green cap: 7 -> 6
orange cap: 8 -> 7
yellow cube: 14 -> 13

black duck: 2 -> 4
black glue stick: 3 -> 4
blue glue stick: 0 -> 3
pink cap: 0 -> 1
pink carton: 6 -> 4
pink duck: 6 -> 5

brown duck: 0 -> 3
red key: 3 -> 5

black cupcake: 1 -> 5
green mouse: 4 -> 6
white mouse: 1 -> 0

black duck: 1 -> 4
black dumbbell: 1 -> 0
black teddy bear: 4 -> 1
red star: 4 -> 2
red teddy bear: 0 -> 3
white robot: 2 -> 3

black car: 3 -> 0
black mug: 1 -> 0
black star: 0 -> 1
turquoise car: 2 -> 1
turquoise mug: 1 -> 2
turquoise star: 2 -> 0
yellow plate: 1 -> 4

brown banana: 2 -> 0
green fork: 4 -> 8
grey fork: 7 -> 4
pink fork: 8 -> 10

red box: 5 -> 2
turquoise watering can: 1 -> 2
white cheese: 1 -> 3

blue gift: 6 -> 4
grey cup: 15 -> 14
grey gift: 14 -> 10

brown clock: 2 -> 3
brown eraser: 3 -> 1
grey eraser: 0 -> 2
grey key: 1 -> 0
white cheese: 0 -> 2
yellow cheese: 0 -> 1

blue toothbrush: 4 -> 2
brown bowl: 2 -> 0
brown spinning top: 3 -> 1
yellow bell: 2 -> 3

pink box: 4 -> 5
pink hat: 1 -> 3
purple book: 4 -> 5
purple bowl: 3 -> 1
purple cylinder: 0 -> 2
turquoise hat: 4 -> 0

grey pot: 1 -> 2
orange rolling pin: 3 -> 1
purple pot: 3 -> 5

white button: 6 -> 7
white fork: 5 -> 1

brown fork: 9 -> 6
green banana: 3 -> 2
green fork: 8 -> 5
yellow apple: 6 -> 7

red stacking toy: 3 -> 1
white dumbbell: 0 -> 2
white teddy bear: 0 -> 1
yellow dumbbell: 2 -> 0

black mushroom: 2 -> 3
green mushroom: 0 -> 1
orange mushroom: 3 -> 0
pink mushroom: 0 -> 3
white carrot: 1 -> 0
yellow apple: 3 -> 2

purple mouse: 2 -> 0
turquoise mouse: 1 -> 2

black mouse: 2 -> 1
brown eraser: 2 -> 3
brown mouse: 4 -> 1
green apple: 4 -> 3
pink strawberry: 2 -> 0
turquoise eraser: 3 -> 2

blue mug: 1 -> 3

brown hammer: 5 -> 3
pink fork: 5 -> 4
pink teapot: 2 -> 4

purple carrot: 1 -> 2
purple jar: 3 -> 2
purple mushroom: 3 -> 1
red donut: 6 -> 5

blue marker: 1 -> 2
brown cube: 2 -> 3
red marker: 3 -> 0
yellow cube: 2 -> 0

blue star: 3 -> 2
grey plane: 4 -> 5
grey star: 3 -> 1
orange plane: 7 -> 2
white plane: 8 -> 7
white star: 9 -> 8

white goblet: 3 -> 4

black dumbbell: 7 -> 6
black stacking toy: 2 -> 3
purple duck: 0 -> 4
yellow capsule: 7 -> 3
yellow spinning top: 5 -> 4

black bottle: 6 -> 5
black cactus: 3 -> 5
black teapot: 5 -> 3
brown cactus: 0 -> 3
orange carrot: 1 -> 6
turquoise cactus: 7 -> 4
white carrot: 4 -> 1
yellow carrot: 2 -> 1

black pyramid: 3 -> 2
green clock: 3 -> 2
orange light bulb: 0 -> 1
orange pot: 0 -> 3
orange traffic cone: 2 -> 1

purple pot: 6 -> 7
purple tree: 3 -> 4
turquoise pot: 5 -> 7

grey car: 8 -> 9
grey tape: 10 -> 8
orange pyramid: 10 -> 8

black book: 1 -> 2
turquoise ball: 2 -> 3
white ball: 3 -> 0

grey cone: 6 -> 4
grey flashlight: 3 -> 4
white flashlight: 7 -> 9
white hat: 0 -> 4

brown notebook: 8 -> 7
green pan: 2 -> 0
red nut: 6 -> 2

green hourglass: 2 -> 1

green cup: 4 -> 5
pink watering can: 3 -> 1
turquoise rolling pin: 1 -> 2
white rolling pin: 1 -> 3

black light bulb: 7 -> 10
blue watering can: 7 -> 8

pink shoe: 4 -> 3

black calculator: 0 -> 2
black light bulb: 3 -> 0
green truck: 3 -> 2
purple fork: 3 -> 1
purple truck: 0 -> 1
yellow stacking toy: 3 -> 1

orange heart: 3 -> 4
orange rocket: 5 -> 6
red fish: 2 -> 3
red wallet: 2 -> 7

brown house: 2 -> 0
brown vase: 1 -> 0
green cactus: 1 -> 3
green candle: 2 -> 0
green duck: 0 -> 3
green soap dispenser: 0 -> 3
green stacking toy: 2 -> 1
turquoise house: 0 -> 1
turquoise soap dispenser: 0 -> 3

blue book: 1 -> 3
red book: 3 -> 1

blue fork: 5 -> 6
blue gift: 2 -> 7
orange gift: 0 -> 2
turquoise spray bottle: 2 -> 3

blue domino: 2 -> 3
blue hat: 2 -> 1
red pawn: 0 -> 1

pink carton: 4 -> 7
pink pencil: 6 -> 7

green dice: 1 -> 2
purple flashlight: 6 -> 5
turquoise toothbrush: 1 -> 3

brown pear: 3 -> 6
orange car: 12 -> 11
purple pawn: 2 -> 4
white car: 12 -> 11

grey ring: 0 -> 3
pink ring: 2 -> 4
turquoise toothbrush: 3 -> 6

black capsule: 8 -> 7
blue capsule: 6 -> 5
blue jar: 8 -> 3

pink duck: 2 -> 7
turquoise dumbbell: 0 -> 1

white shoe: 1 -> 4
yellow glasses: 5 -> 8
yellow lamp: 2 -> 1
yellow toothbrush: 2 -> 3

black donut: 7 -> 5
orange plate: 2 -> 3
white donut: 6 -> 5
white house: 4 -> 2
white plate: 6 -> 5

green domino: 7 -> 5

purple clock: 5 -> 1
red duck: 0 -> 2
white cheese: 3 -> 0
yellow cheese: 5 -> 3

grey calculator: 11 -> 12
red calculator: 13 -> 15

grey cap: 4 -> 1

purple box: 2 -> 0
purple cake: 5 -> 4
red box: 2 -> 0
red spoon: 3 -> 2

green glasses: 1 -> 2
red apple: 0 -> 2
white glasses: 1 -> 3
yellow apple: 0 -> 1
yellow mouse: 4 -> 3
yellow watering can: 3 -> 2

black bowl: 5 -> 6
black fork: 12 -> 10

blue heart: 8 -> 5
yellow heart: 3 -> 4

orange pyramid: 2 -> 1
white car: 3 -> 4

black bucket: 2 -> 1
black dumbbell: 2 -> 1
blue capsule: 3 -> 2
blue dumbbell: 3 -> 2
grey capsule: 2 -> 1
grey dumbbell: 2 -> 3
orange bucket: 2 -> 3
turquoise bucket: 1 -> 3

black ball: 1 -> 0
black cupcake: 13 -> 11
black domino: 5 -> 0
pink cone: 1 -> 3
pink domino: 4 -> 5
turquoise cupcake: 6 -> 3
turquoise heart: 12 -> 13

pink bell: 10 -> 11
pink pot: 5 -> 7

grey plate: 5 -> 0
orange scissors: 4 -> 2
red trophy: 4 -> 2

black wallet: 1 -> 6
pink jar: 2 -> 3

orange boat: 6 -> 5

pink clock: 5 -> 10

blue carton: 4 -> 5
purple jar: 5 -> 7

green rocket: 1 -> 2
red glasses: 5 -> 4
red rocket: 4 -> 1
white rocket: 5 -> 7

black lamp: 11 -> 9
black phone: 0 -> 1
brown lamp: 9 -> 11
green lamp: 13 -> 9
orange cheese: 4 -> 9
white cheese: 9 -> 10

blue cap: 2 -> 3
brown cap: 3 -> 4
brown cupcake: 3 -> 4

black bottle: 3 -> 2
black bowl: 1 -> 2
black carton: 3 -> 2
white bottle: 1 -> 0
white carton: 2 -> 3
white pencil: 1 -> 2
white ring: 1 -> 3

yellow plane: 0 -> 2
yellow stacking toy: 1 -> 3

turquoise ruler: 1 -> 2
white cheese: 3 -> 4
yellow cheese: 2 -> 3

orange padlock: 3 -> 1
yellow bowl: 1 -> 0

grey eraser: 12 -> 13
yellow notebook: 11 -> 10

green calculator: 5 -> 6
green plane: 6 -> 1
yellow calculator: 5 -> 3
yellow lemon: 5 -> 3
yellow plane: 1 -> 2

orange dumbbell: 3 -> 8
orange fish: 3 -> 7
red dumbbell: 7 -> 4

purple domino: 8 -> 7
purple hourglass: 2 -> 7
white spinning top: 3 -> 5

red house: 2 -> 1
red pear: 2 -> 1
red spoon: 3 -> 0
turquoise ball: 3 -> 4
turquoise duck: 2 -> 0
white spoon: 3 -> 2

──────

Only an exact copy of the listing above, from its first line up to and including the line with "red star: 4 -> 2", counts as the answer.

▶ Solution to the problem:
green cap: 7 -> 6
orange cap: 8 -> 7
yellow cube: 14 -> 13

black duck: 2 -> 4
black glue stick: 3 -> 4
blue glue stick: 0 -> 3
pink cap: 0 -> 1
pink carton: 6 -> 4
pink duck: 6 -> 5

brown duck: 0 -> 3
red key: 3 -> 5

black cupcake: 1 -> 5
green mouse: 4 -> 6
white mouse: 1 -> 0

black duck: 1 -> 4
black dumbbell: 1 -> 0
black teddy bear: 4 -> 1
red star: 4 -> 2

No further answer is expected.